- _ASSIGNED TASK_
From the line with "Someone swapped the" to the last line of the data below, repeat every line exactly and add nothing.

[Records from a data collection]
● ● ● ● ● ● ●
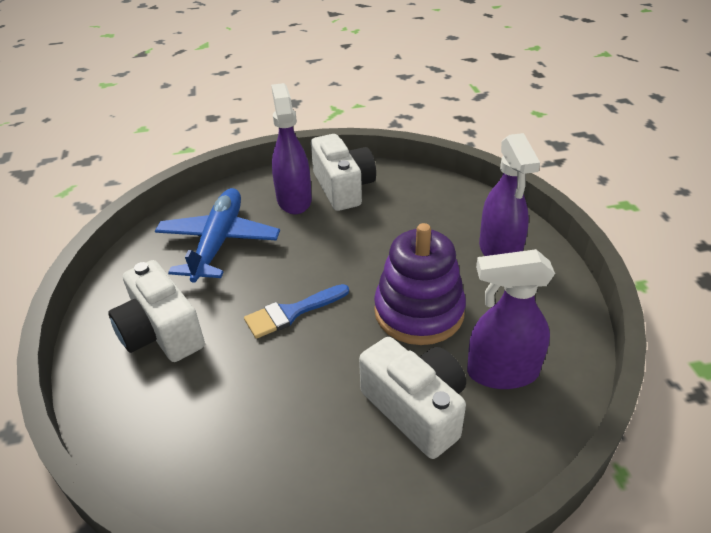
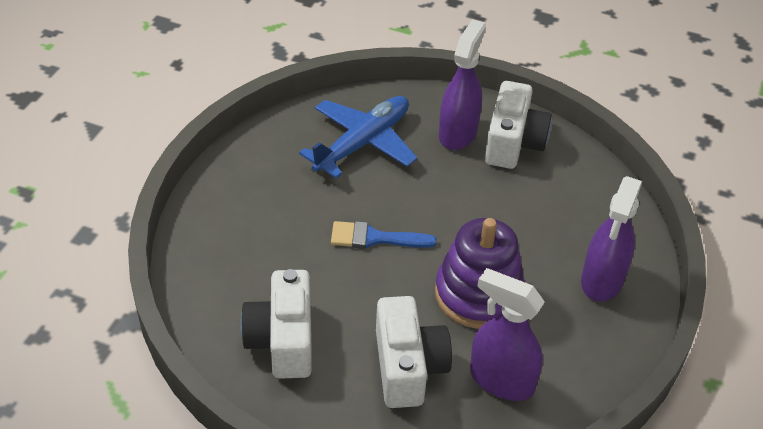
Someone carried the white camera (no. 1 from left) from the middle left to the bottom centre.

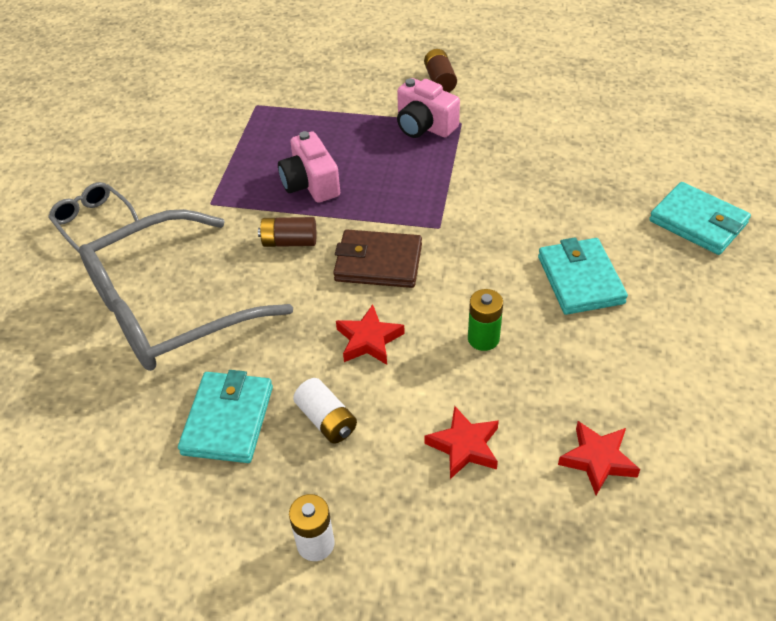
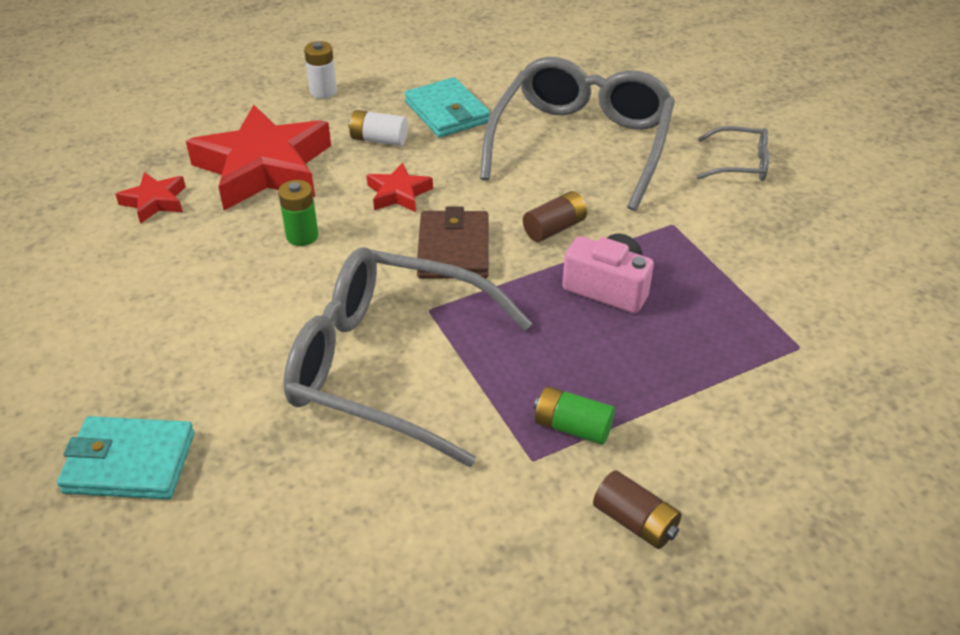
Someone took away the turquoise wallet (no. 2 from left) at the middle right.
Someone put down the grey glasses (no. 1 from left) at the centre.
Someone swapped the pink camera (no. 2 from left) at the top centre for the green battery (no. 2 from left) at the centre.
Someone rotated the brown wallet at the centre by 60 degrees counterclockwise.
Someone scaled the red star (no. 2 from left) at the bottom centre by 2.18.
● ● ● ● ● ● ●
- _RESPONSE AREA_
Someone swapped the pink camera (no. 2 from left) at the top centre for the green battery (no. 2 from left) at the centre.
Someone rotated the brown wallet at the centre by 60 degrees counterclockwise.
Someone scaled the red star (no. 2 from left) at the bottom centre by 2.18.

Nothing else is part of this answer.